[[ COLLECTED DATA, beginning ]]
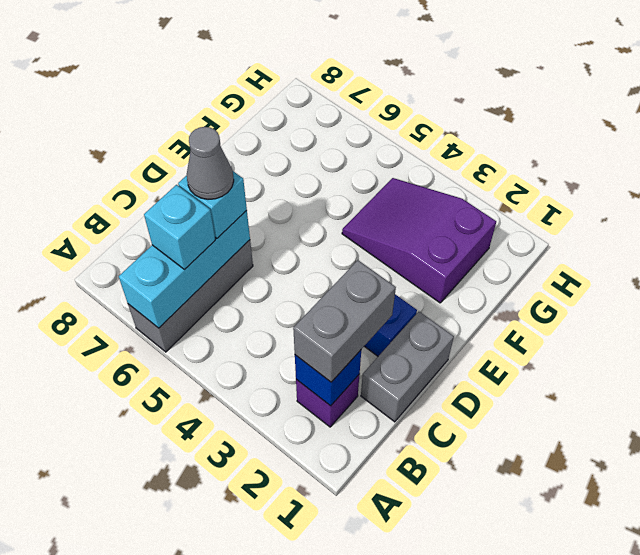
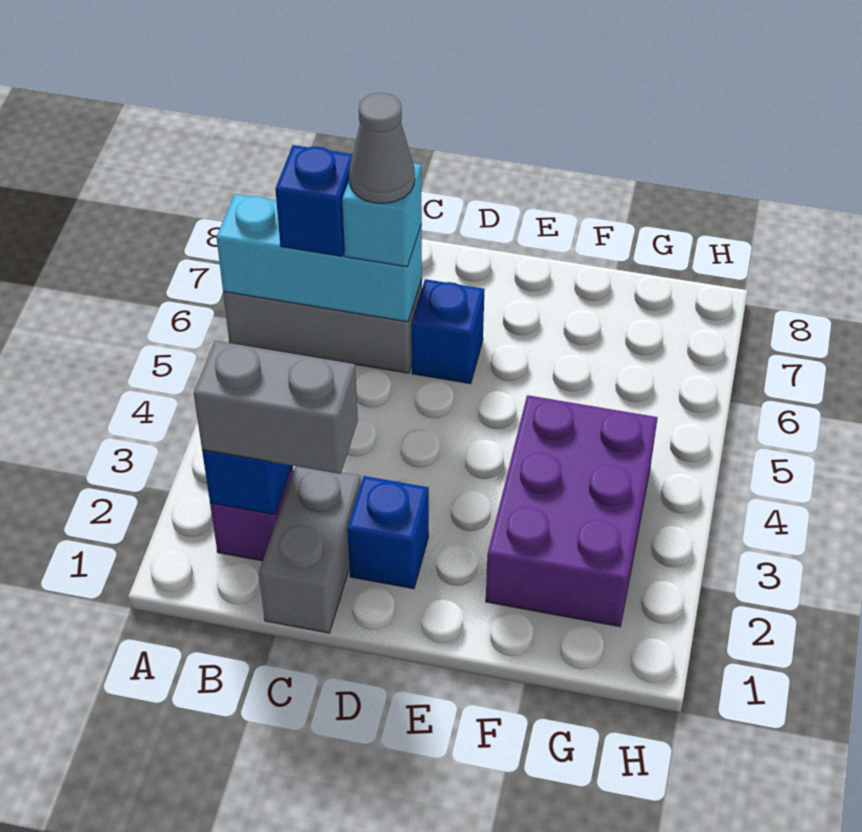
cyan brick B6 level 3 -> blue brick B6 level 3
grey brick C1:D1 level 1 -> grey brick C1:C2 level 1
none -> blue brick D6 level 1
purple slope F2:G4 level 1 top 2 -> purple brick F2:G4 level 1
[[ COLLECTED DATA, end ]]
> [TASK PROMPT]: Every line above that includes "blue" counts toward one total; give that total by itself.

> [REPLY]: 2